## WHAT IS NEEDED
Your answer is every line of the material below in which the string "size" occurs.

## MATERIAL PROVIDED
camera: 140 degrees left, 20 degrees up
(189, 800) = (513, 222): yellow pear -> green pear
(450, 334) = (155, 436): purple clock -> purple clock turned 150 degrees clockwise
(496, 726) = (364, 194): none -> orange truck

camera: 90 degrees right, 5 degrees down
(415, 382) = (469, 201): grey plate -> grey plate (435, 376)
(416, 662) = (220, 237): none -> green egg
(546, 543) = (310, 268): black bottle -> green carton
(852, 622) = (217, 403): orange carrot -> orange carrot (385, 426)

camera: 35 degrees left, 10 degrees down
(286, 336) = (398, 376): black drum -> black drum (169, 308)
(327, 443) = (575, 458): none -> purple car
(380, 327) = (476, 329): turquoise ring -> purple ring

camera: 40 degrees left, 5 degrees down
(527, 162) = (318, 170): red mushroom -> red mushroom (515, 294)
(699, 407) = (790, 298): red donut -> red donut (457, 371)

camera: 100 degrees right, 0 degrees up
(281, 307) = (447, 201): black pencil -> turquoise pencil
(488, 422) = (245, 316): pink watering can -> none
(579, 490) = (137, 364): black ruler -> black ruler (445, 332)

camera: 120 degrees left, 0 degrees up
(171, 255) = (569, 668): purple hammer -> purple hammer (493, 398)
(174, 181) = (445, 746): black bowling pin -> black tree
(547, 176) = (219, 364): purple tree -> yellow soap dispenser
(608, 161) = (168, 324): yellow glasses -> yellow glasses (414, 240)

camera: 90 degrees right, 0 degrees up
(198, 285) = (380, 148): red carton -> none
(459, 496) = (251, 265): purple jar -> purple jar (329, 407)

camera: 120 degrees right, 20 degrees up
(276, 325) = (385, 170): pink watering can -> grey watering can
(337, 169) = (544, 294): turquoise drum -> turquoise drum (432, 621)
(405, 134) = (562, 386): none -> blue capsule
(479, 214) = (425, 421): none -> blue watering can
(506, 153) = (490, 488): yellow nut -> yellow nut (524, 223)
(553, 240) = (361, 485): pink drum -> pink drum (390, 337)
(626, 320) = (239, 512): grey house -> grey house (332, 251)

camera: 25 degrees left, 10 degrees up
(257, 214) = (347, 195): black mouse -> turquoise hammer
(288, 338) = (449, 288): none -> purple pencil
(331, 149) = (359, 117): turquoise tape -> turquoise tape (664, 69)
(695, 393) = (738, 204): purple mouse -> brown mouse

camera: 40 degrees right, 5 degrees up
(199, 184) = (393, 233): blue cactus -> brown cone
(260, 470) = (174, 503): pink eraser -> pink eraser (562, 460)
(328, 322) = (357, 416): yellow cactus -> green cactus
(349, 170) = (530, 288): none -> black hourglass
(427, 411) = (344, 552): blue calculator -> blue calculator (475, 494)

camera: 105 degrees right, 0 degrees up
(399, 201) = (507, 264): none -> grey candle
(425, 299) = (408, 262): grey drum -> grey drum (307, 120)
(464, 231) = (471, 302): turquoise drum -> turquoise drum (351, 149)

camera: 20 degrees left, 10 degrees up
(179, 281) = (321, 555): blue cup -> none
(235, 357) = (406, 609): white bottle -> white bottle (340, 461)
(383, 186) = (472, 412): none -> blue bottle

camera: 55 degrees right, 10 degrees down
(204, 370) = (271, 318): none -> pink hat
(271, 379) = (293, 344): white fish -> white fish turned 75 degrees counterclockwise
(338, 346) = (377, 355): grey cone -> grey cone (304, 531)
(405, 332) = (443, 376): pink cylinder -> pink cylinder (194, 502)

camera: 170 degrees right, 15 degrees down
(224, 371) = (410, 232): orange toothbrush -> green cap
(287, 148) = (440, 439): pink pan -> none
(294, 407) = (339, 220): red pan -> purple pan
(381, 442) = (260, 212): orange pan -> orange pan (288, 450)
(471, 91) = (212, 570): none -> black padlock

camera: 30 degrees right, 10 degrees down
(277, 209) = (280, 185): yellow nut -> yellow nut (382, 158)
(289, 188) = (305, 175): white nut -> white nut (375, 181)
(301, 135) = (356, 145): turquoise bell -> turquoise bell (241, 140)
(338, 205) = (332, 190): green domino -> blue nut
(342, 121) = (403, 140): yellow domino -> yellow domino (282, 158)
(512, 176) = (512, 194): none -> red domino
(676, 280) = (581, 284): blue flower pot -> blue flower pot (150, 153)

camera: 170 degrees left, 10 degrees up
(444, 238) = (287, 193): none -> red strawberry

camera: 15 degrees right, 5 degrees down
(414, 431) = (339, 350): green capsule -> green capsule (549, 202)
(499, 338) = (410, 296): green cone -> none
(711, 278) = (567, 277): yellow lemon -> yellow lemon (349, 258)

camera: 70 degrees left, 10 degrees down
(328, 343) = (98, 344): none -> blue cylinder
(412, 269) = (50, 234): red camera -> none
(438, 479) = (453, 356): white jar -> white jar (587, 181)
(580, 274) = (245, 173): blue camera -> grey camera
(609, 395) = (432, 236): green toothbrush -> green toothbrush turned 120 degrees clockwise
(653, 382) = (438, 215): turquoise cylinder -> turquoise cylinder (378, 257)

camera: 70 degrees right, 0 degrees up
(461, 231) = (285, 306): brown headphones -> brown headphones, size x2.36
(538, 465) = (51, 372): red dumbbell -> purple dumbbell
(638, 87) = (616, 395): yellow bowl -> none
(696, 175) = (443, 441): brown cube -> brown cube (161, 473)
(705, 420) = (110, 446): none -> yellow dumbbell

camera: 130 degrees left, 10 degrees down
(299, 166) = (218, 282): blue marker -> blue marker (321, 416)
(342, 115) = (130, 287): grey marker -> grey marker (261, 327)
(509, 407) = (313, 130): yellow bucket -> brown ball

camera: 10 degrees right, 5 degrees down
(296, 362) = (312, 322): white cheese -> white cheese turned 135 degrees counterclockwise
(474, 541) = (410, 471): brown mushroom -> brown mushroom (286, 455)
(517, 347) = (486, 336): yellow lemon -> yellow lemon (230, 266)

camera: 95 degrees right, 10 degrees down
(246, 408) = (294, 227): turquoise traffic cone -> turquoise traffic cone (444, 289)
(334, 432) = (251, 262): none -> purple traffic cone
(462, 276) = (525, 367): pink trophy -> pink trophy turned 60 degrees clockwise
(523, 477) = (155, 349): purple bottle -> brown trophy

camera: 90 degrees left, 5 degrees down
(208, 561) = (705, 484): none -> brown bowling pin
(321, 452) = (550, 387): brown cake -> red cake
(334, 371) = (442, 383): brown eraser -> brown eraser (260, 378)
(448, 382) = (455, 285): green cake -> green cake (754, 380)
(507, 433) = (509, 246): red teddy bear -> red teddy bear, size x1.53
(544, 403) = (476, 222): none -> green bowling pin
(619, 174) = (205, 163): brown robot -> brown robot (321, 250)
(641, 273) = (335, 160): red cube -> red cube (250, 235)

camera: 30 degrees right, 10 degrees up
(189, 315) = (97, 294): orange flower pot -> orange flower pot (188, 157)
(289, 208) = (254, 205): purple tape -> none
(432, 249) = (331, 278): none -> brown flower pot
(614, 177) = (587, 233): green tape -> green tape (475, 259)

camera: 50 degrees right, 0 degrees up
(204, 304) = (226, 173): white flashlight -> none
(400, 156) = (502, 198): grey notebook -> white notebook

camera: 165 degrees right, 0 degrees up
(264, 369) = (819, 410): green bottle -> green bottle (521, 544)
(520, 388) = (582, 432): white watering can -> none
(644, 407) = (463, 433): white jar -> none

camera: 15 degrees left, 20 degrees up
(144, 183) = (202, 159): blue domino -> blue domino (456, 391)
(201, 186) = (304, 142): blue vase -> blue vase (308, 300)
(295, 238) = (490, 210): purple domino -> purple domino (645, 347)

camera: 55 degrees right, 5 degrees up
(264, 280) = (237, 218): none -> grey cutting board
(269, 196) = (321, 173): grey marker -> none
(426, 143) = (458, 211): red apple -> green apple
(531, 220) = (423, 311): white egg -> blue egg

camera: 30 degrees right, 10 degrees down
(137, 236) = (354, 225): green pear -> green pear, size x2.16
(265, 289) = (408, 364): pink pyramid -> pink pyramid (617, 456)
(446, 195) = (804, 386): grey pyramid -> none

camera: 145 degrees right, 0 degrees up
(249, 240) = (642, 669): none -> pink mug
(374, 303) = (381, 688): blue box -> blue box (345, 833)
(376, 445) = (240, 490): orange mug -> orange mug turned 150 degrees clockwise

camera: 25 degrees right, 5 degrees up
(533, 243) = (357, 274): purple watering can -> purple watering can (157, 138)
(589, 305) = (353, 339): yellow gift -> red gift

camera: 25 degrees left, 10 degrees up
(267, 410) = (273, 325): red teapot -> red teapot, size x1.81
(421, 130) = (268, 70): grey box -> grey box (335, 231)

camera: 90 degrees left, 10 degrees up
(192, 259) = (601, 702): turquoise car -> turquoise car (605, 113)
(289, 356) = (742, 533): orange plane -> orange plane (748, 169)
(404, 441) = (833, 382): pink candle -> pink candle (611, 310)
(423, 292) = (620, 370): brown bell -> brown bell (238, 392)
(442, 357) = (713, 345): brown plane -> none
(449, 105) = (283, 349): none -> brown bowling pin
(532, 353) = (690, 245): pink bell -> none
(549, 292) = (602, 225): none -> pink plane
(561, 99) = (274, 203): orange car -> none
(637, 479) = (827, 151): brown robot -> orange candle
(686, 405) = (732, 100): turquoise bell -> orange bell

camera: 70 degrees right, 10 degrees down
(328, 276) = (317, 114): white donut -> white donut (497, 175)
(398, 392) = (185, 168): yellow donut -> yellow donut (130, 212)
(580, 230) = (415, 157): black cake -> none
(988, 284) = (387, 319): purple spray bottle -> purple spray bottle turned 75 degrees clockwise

## SOLUTION TO THIS TASK
(461, 231) = (285, 306): brown headphones -> brown headphones, size x2.36
(507, 433) = (509, 246): red teddy bear -> red teddy bear, size x1.53
(137, 236) = (354, 225): green pear -> green pear, size x2.16
(267, 410) = (273, 325): red teapot -> red teapot, size x1.81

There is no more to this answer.